== Task instructions ==
Reproduce the whole of the records exactly, and make sure no picture is carried into the result.

+++ Given records

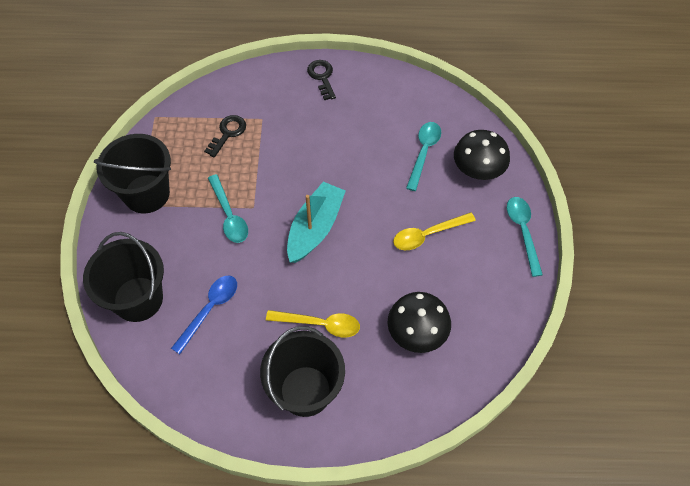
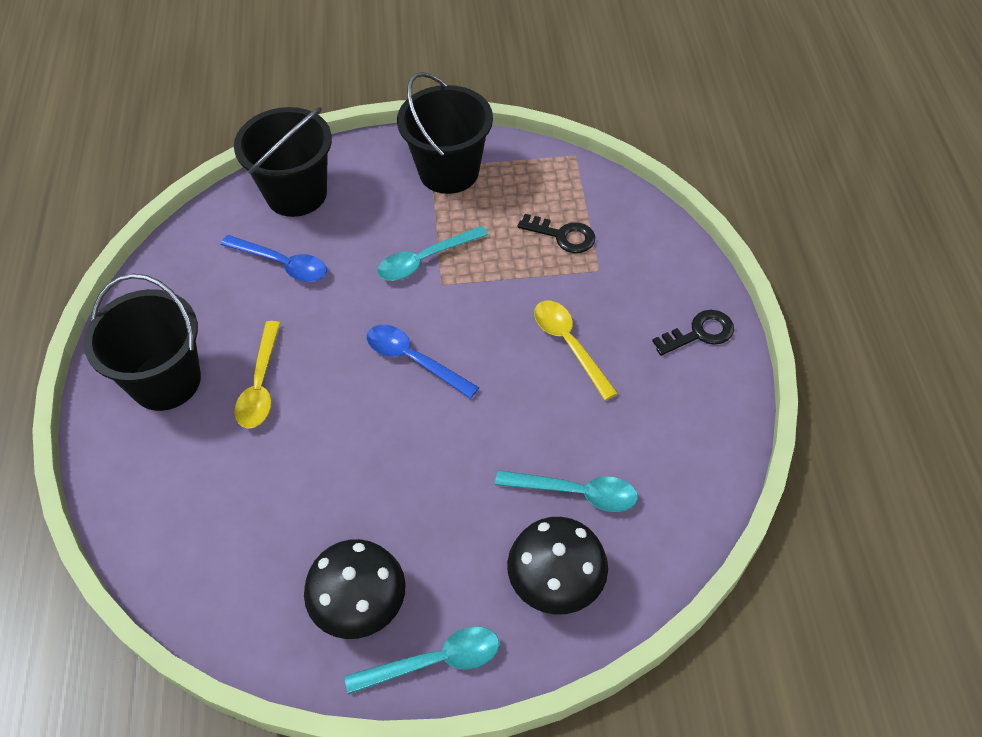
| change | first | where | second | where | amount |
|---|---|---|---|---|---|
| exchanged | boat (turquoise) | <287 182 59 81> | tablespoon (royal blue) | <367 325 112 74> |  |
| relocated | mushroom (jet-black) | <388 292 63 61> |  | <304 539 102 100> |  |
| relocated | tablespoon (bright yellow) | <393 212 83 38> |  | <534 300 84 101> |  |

++++++

== Written answer ==
| change | first | where | second | where | amount |
|---|---|---|---|---|---|
| exchanged | boat (turquoise) | <287 182 59 81> | tablespoon (royal blue) | <367 325 112 74> |  |
| relocated | mushroom (jet-black) | <388 292 63 61> |  | <304 539 102 100> |  |
| relocated | tablespoon (bright yellow) | <393 212 83 38> |  | <534 300 84 101> |  |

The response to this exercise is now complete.